### [Assigned task]
All lines with the word "orange" in the material below are required.

### [Record extracts]
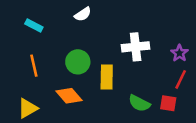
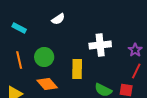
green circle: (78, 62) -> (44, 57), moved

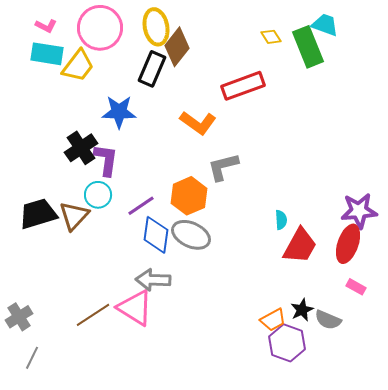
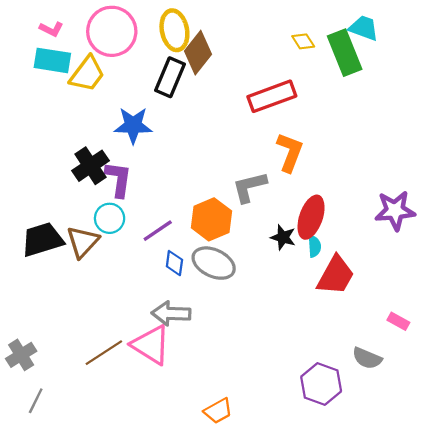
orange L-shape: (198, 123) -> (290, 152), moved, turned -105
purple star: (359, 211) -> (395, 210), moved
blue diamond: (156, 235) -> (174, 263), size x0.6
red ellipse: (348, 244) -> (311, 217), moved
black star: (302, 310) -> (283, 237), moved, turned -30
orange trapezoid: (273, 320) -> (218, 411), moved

==

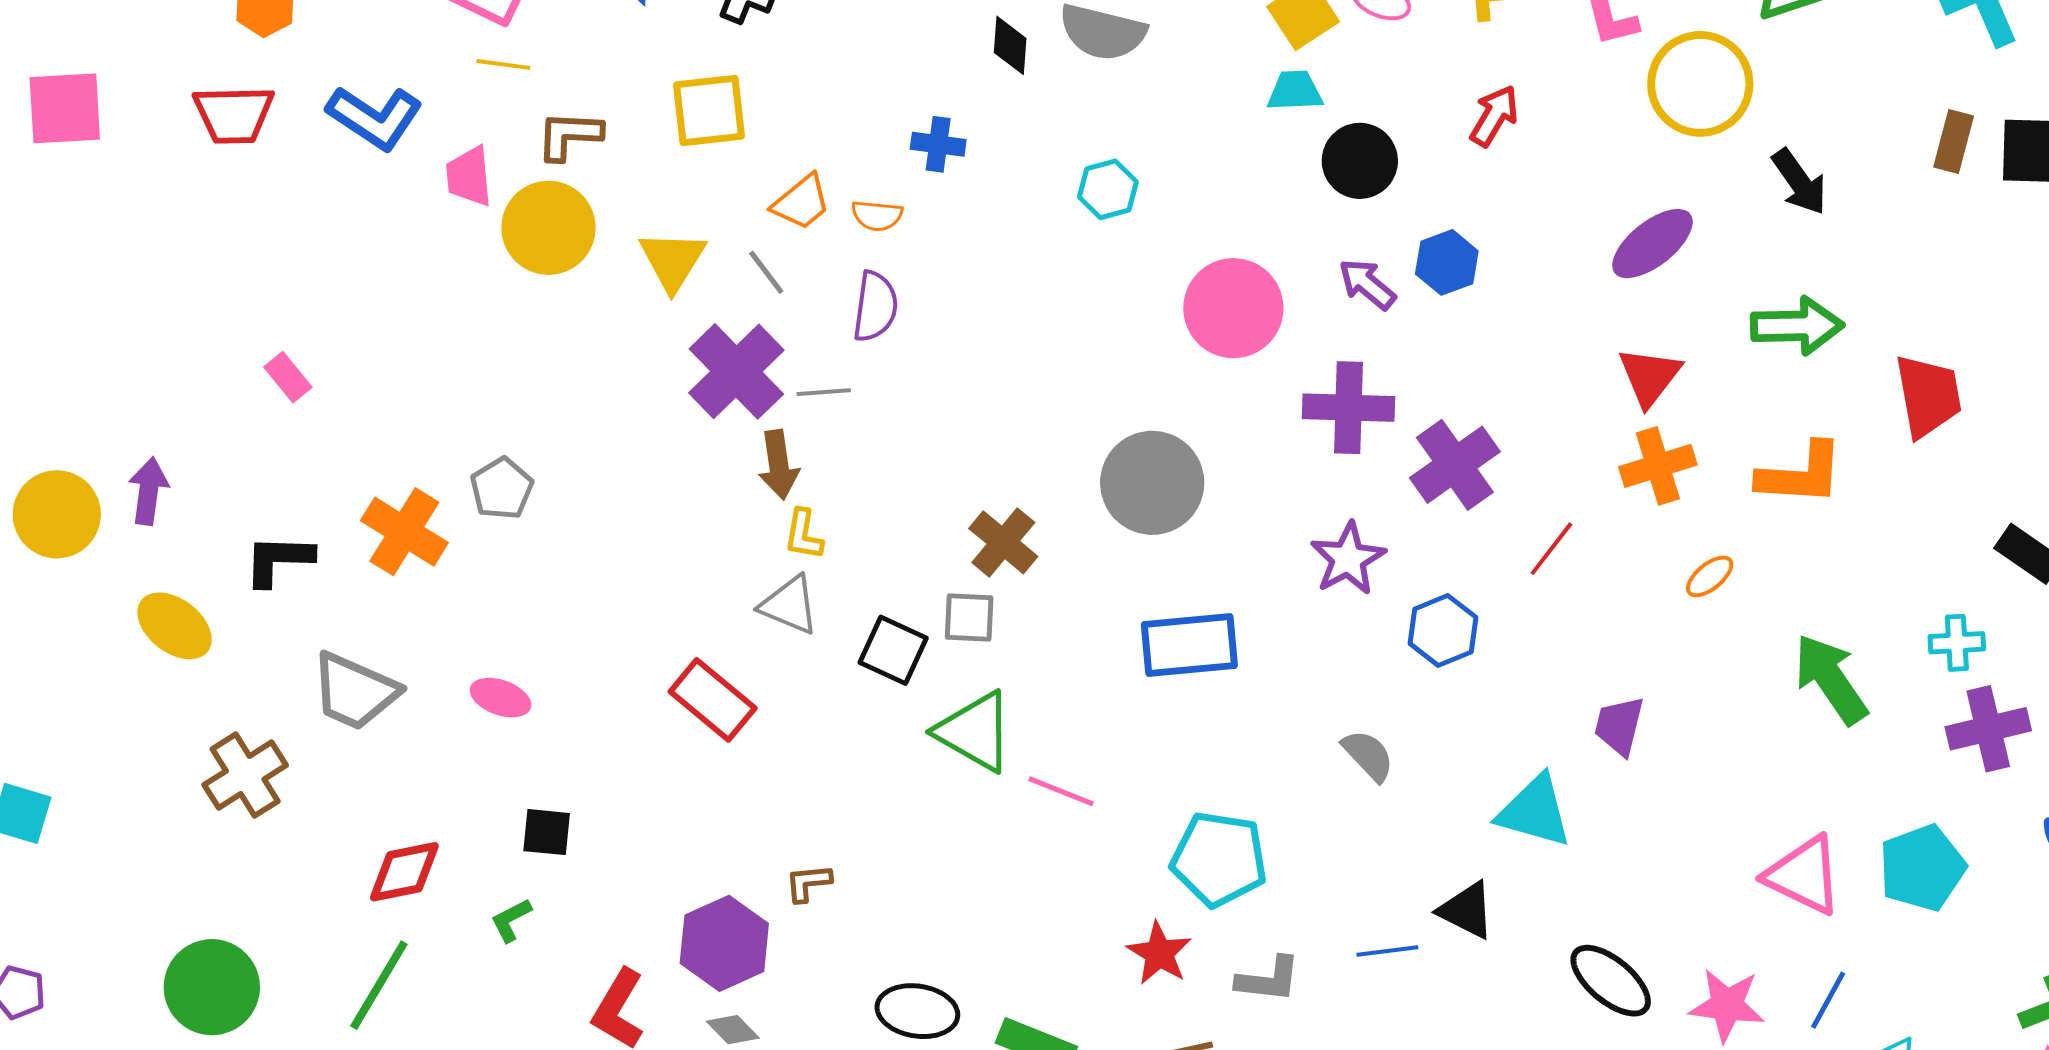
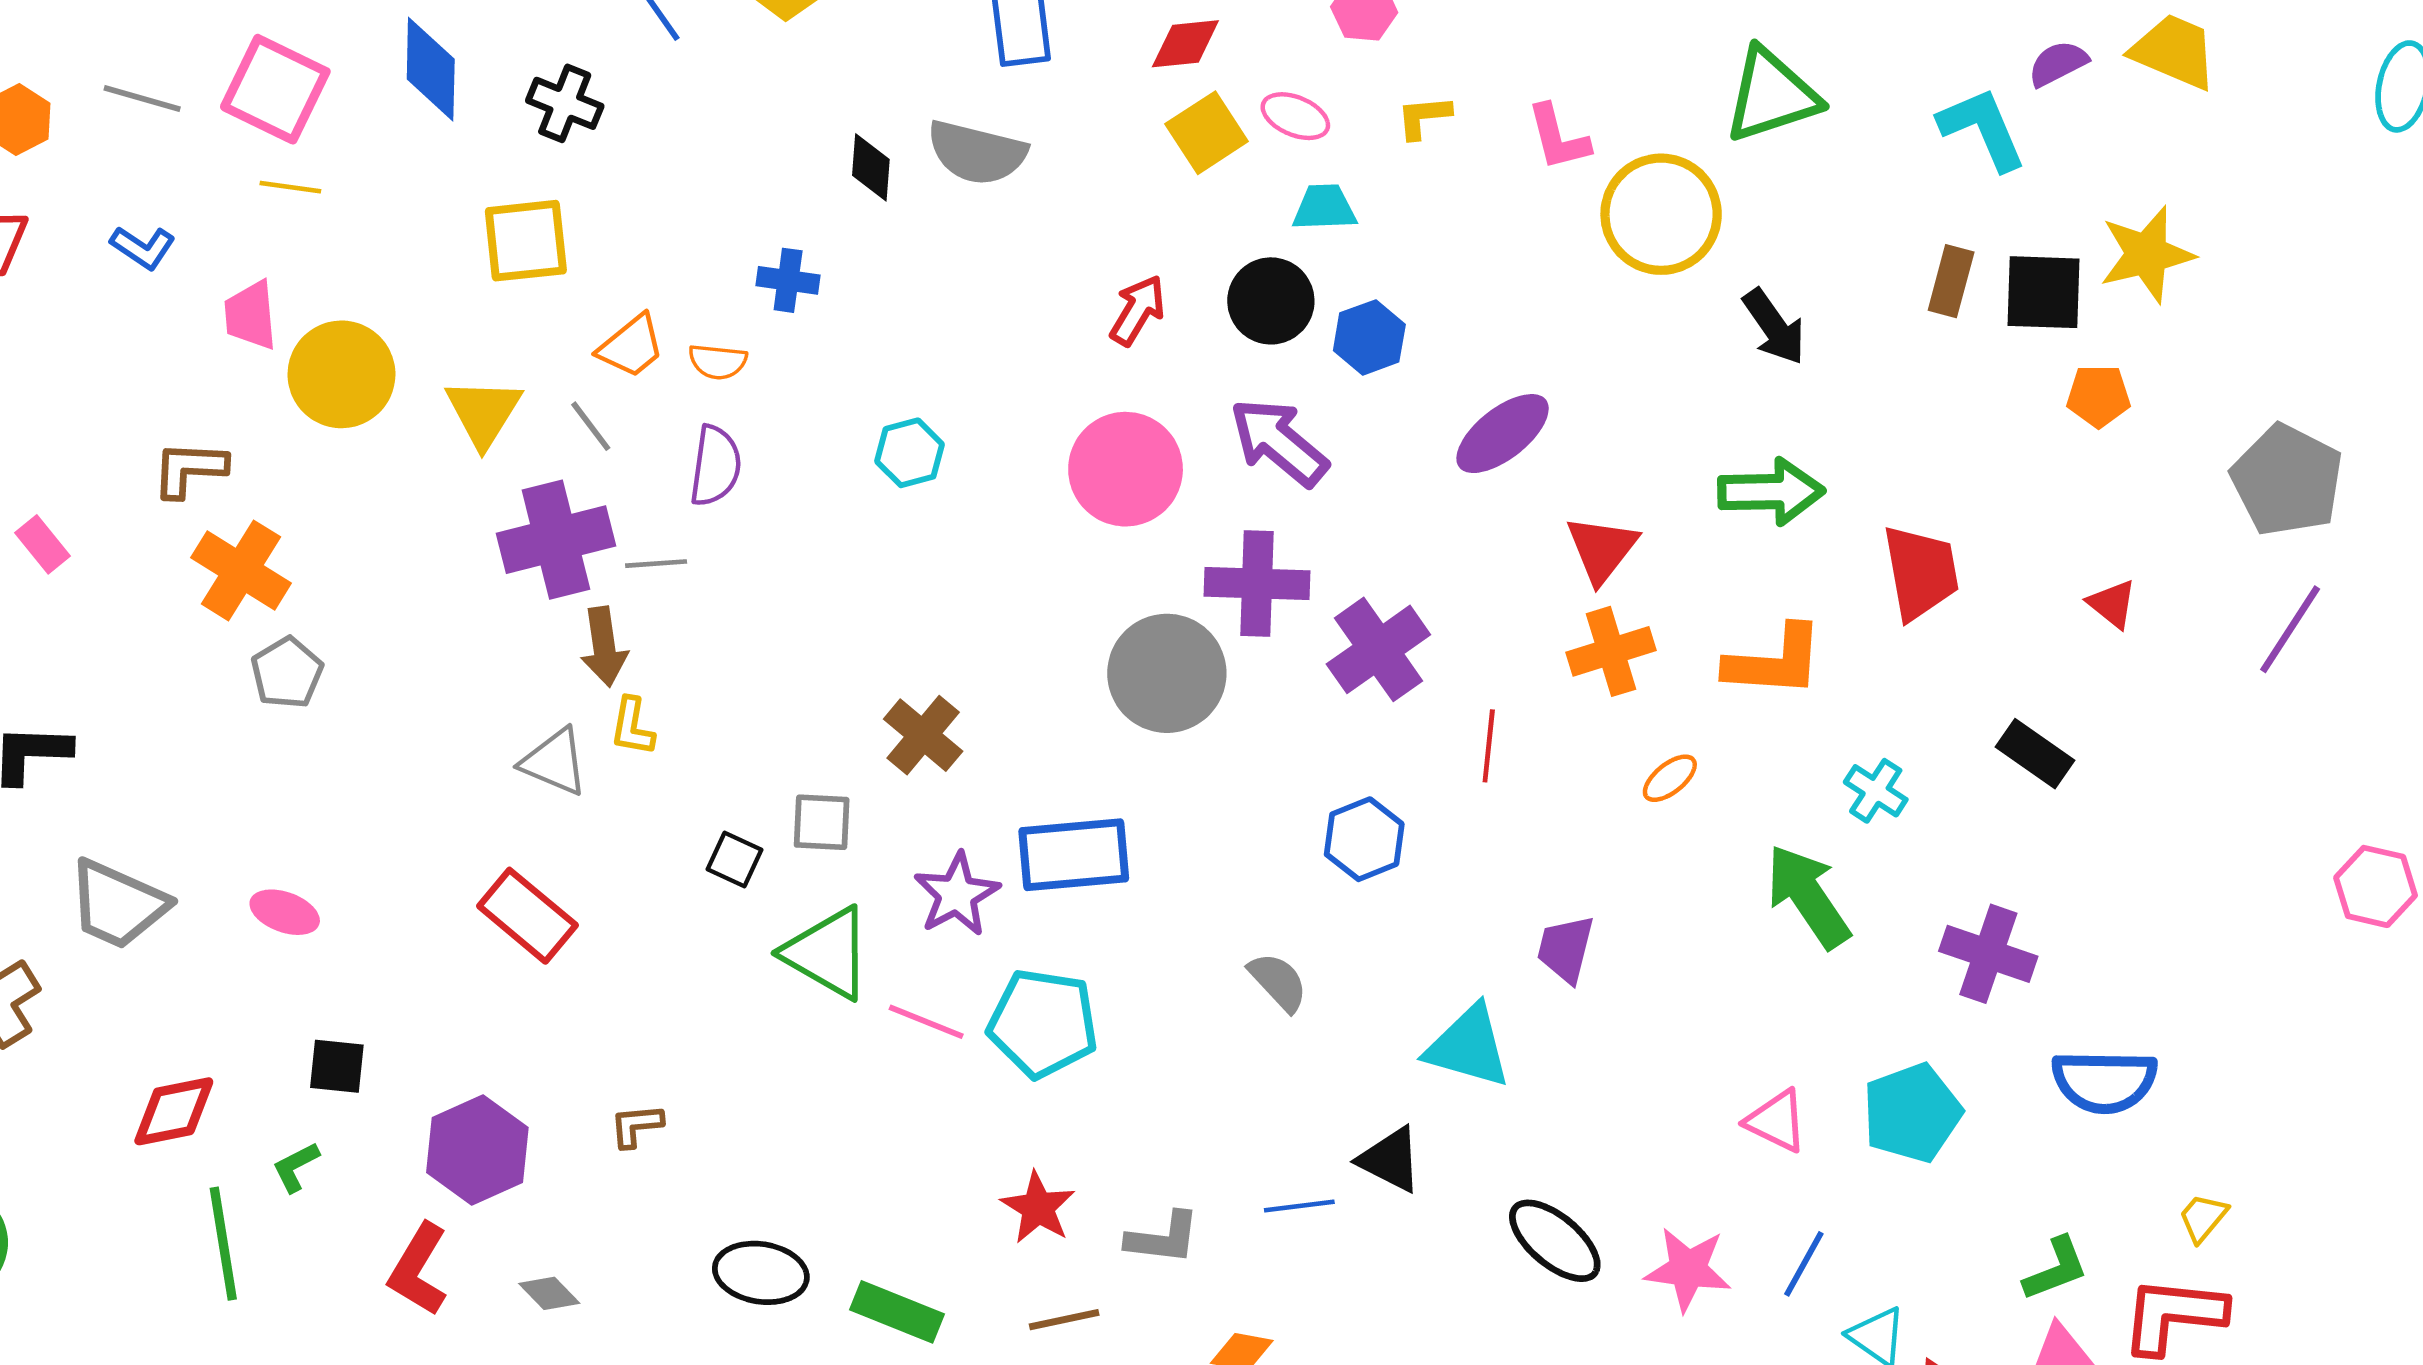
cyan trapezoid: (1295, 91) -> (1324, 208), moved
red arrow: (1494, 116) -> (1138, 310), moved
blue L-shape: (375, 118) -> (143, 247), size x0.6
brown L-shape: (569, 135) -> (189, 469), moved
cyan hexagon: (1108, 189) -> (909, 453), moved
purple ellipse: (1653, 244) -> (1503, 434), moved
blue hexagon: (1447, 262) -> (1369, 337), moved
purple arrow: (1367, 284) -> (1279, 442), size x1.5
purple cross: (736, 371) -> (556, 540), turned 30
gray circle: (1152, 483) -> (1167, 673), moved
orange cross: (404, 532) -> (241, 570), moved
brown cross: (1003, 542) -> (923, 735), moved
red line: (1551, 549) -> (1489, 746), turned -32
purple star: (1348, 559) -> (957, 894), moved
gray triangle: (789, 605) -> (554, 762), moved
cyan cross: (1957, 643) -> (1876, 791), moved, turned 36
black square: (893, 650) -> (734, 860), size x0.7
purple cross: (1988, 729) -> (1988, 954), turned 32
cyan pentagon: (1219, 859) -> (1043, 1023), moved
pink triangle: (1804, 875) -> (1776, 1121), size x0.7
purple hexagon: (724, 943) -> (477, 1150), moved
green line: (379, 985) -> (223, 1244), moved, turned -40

### [Result of the exercise]
orange L-shape: (198, 123) -> (290, 152), moved, turned -105
orange trapezoid: (273, 320) -> (218, 411), moved
orange cross: (404, 532) -> (241, 570), moved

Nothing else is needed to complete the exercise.